Saved data entries:
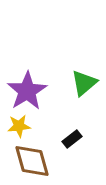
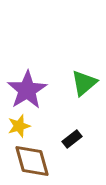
purple star: moved 1 px up
yellow star: rotated 10 degrees counterclockwise
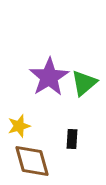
purple star: moved 22 px right, 13 px up
black rectangle: rotated 48 degrees counterclockwise
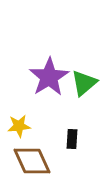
yellow star: rotated 10 degrees clockwise
brown diamond: rotated 9 degrees counterclockwise
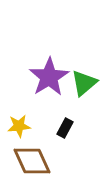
black rectangle: moved 7 px left, 11 px up; rotated 24 degrees clockwise
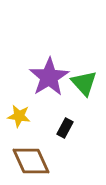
green triangle: rotated 32 degrees counterclockwise
yellow star: moved 10 px up; rotated 15 degrees clockwise
brown diamond: moved 1 px left
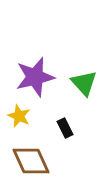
purple star: moved 14 px left; rotated 18 degrees clockwise
yellow star: rotated 15 degrees clockwise
black rectangle: rotated 54 degrees counterclockwise
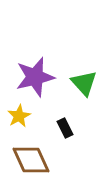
yellow star: rotated 20 degrees clockwise
brown diamond: moved 1 px up
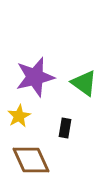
green triangle: rotated 12 degrees counterclockwise
black rectangle: rotated 36 degrees clockwise
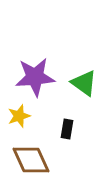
purple star: rotated 9 degrees clockwise
yellow star: rotated 10 degrees clockwise
black rectangle: moved 2 px right, 1 px down
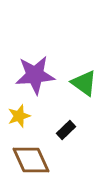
purple star: moved 2 px up
black rectangle: moved 1 px left, 1 px down; rotated 36 degrees clockwise
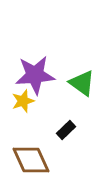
green triangle: moved 2 px left
yellow star: moved 4 px right, 15 px up
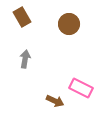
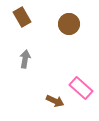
pink rectangle: rotated 15 degrees clockwise
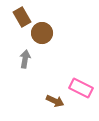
brown circle: moved 27 px left, 9 px down
pink rectangle: rotated 15 degrees counterclockwise
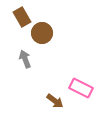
gray arrow: rotated 30 degrees counterclockwise
brown arrow: rotated 12 degrees clockwise
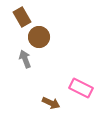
brown circle: moved 3 px left, 4 px down
brown arrow: moved 4 px left, 2 px down; rotated 12 degrees counterclockwise
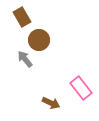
brown circle: moved 3 px down
gray arrow: rotated 18 degrees counterclockwise
pink rectangle: rotated 25 degrees clockwise
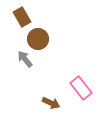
brown circle: moved 1 px left, 1 px up
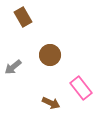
brown rectangle: moved 1 px right
brown circle: moved 12 px right, 16 px down
gray arrow: moved 12 px left, 8 px down; rotated 90 degrees counterclockwise
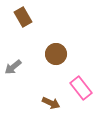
brown circle: moved 6 px right, 1 px up
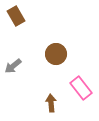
brown rectangle: moved 7 px left, 1 px up
gray arrow: moved 1 px up
brown arrow: rotated 120 degrees counterclockwise
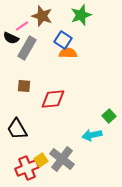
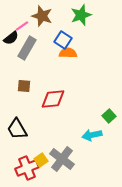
black semicircle: rotated 63 degrees counterclockwise
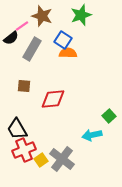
gray rectangle: moved 5 px right, 1 px down
red cross: moved 3 px left, 18 px up
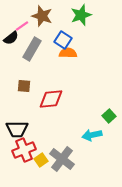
red diamond: moved 2 px left
black trapezoid: rotated 60 degrees counterclockwise
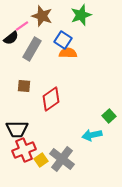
red diamond: rotated 30 degrees counterclockwise
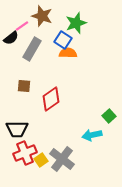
green star: moved 5 px left, 8 px down
red cross: moved 1 px right, 3 px down
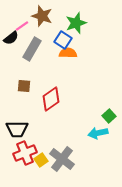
cyan arrow: moved 6 px right, 2 px up
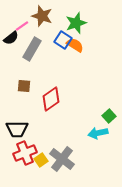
orange semicircle: moved 7 px right, 8 px up; rotated 30 degrees clockwise
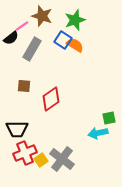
green star: moved 1 px left, 3 px up
green square: moved 2 px down; rotated 32 degrees clockwise
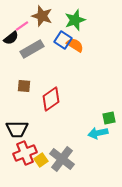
gray rectangle: rotated 30 degrees clockwise
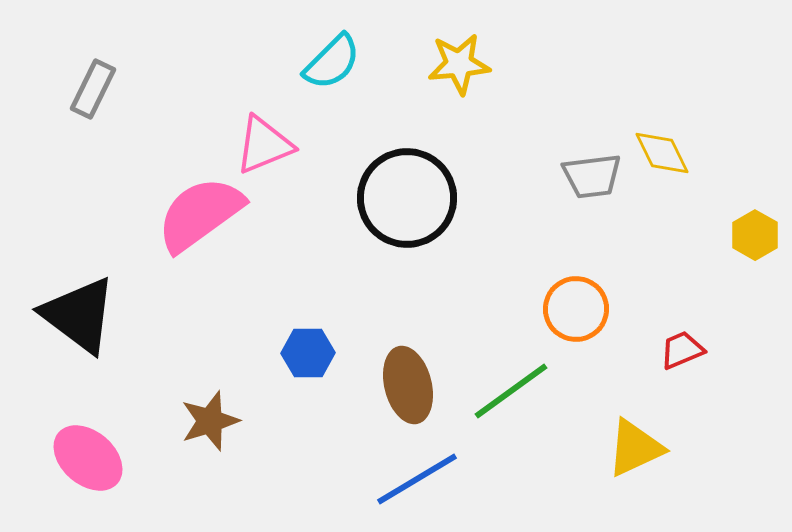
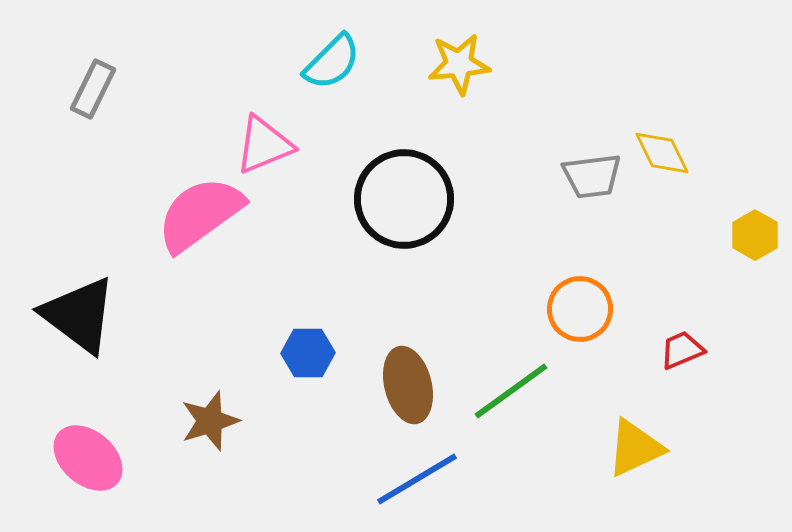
black circle: moved 3 px left, 1 px down
orange circle: moved 4 px right
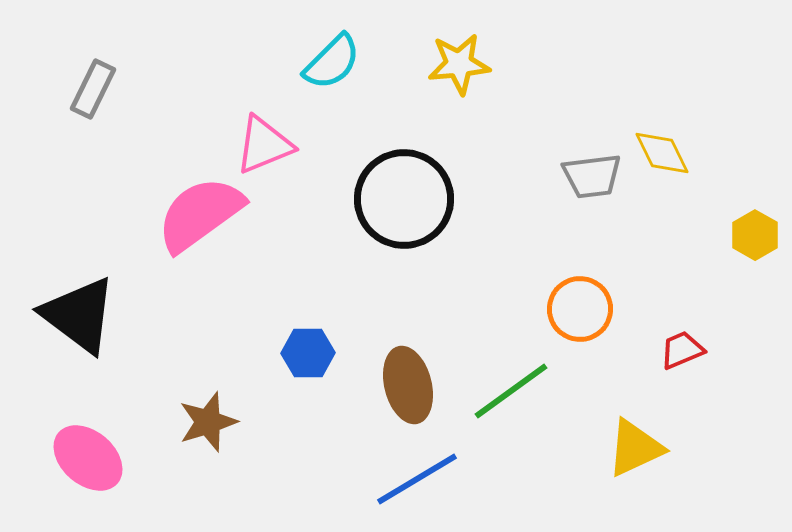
brown star: moved 2 px left, 1 px down
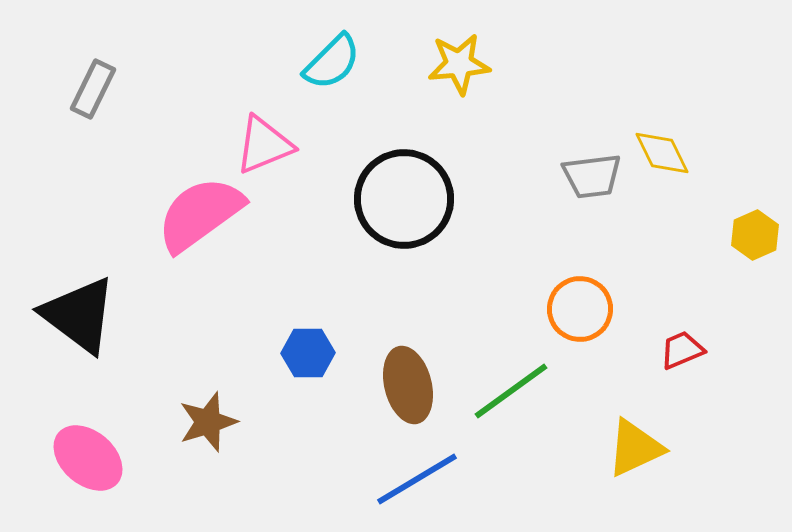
yellow hexagon: rotated 6 degrees clockwise
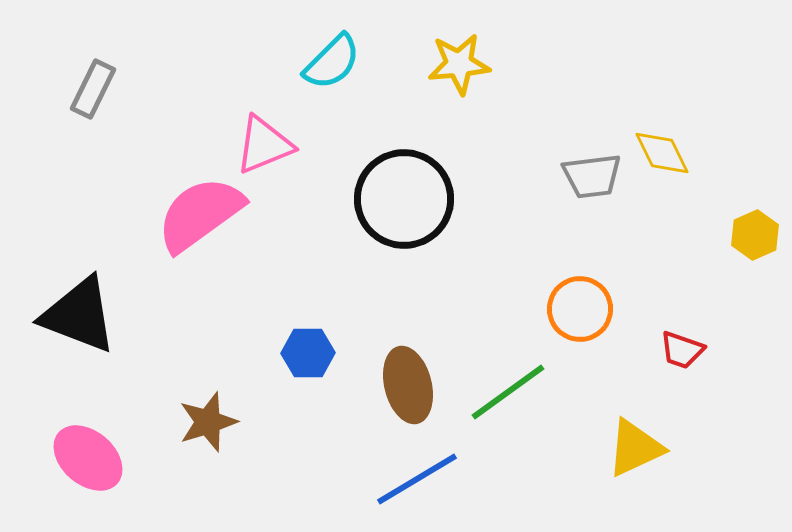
black triangle: rotated 16 degrees counterclockwise
red trapezoid: rotated 138 degrees counterclockwise
green line: moved 3 px left, 1 px down
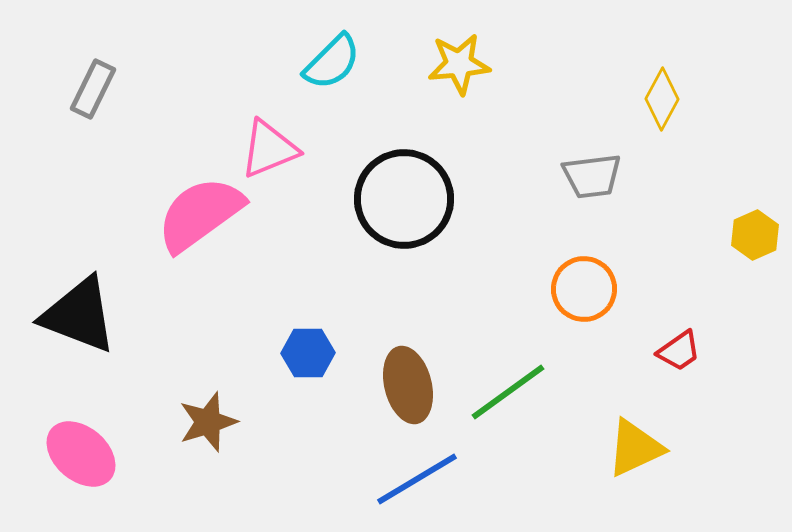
pink triangle: moved 5 px right, 4 px down
yellow diamond: moved 54 px up; rotated 54 degrees clockwise
orange circle: moved 4 px right, 20 px up
red trapezoid: moved 3 px left, 1 px down; rotated 54 degrees counterclockwise
pink ellipse: moved 7 px left, 4 px up
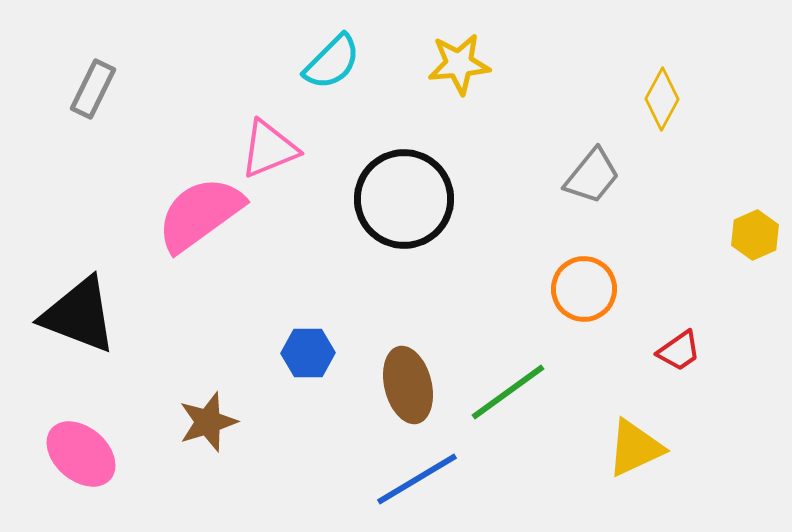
gray trapezoid: rotated 44 degrees counterclockwise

WHAT IS REQUIRED —
Find every line in the material above that contains the word "purple" and copy each of those lines.

SOLUTION FOR THIS EXERCISE —
purple star: moved 1 px up
purple star: moved 22 px right, 13 px up
purple star: moved 14 px left; rotated 18 degrees clockwise
purple star: rotated 9 degrees clockwise
purple star: moved 2 px up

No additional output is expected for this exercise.